▶ [Directions] Write out exactly the lines below that run from the one containing "black hexagon: (192, 173) -> (94, 106), moved" through the one containing "red line: (85, 448) -> (61, 217), turned -40", both included, with no other lines.

▶ [Supplied data]
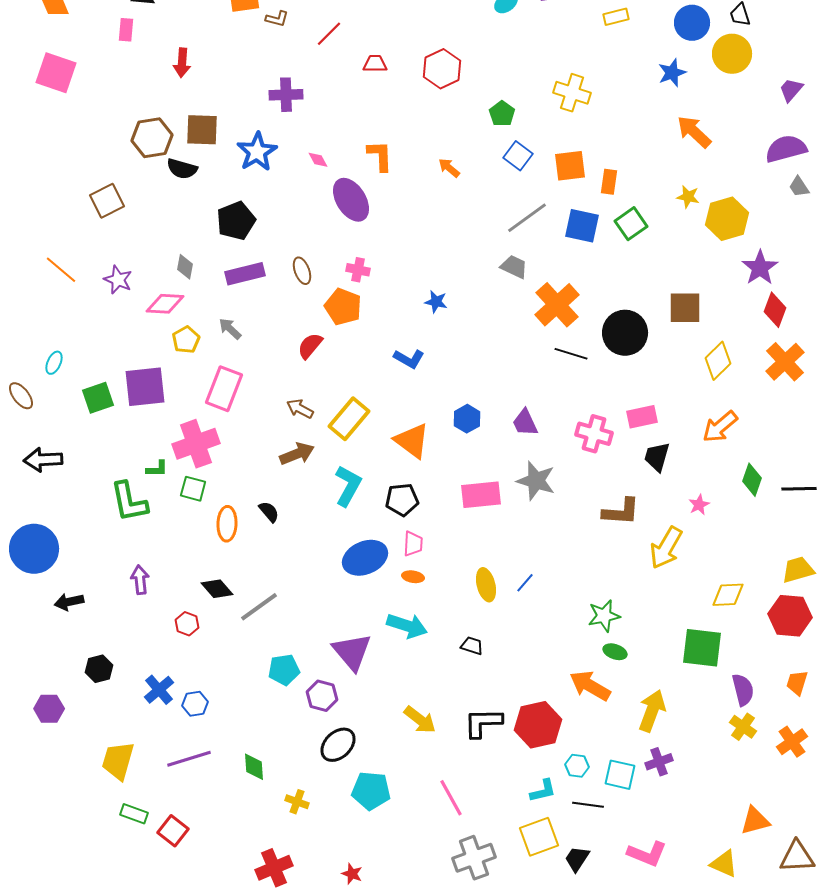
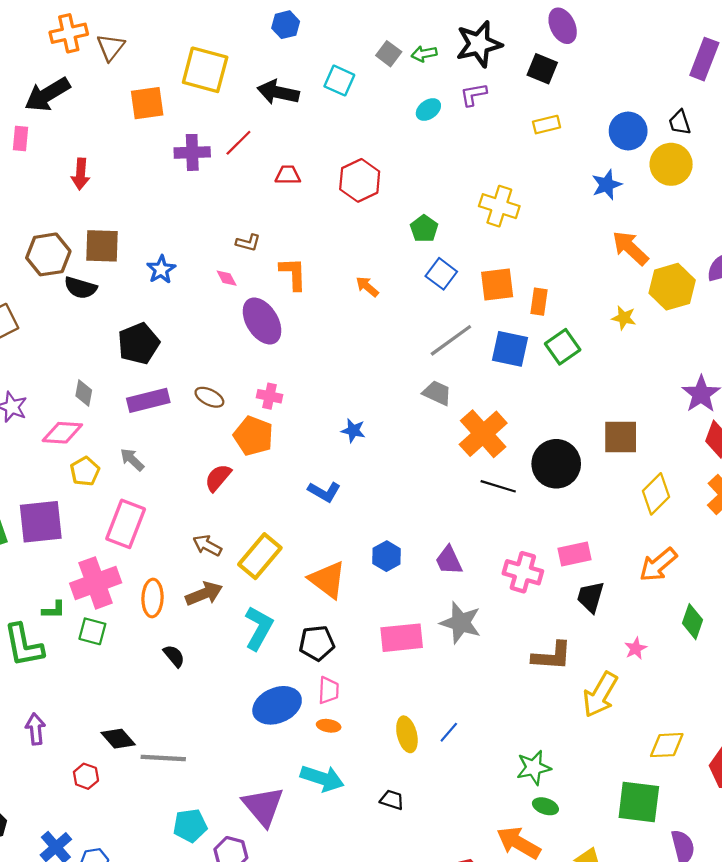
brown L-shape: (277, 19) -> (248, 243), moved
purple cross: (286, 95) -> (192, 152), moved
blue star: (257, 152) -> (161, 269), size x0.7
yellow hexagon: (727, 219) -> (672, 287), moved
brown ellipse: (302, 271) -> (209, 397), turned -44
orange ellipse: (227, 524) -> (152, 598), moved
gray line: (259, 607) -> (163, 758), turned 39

--

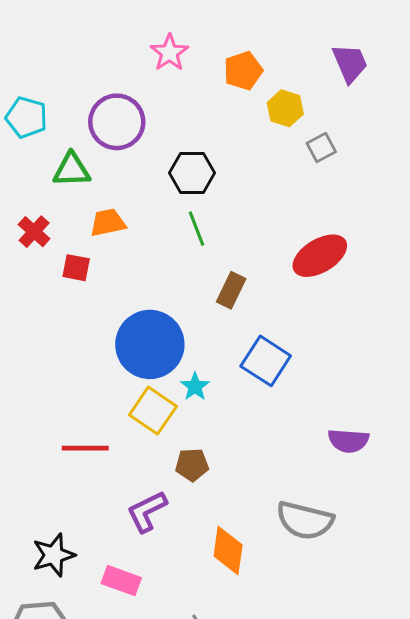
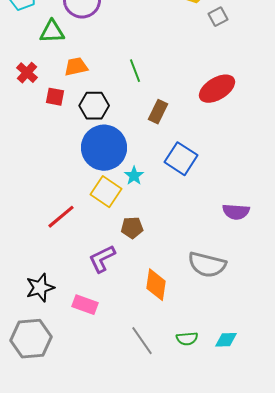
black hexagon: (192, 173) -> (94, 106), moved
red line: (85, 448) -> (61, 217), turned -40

==

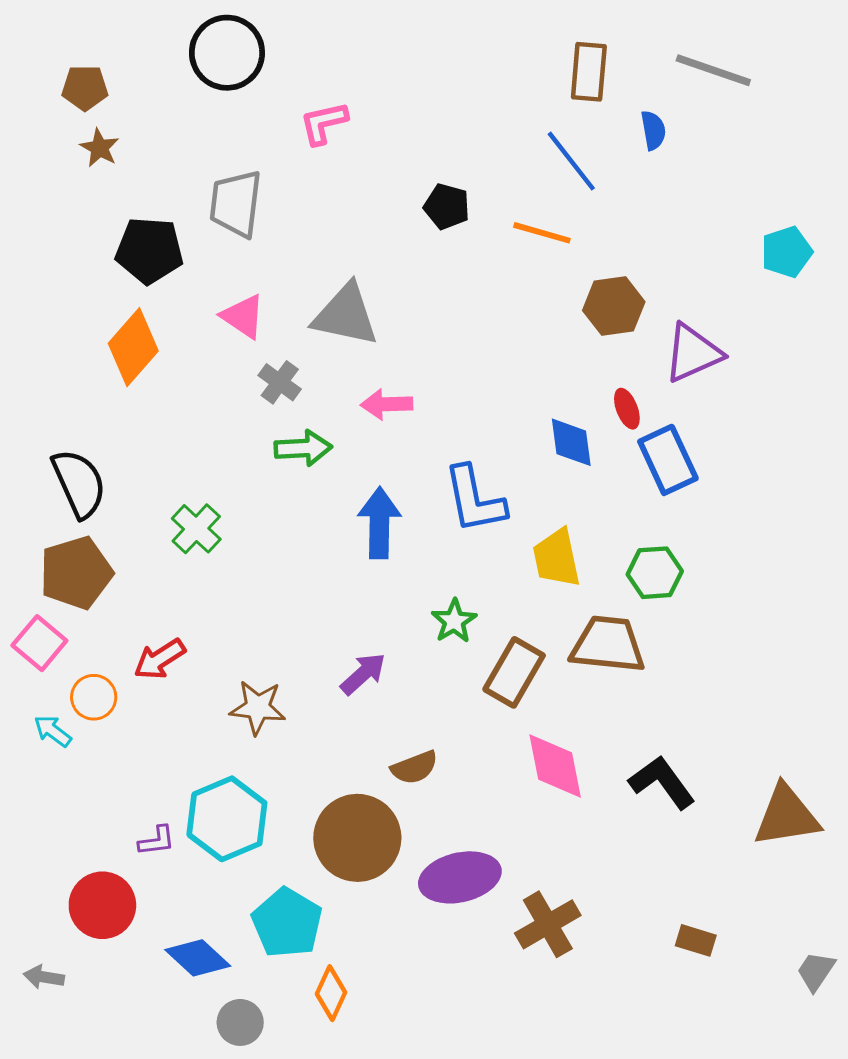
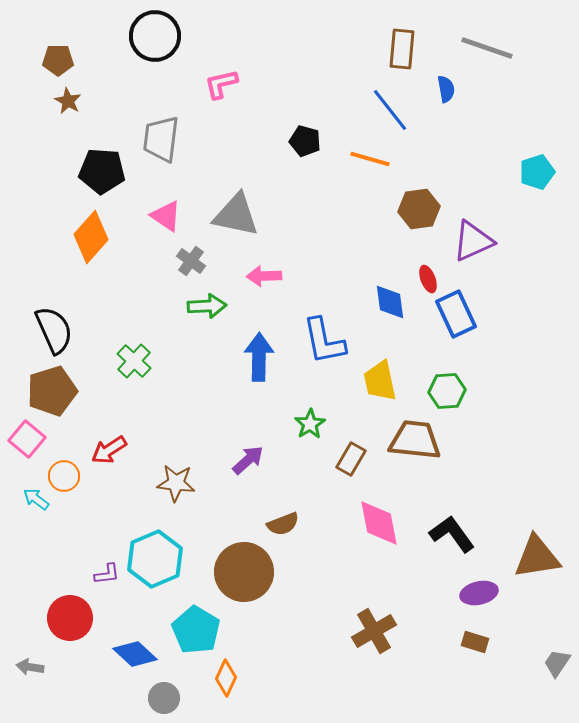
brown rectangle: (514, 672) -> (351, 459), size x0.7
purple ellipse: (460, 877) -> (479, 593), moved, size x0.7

▶ [Written solution]
black hexagon: (192, 173) -> (94, 106), moved
red line: (85, 448) -> (61, 217), turned -40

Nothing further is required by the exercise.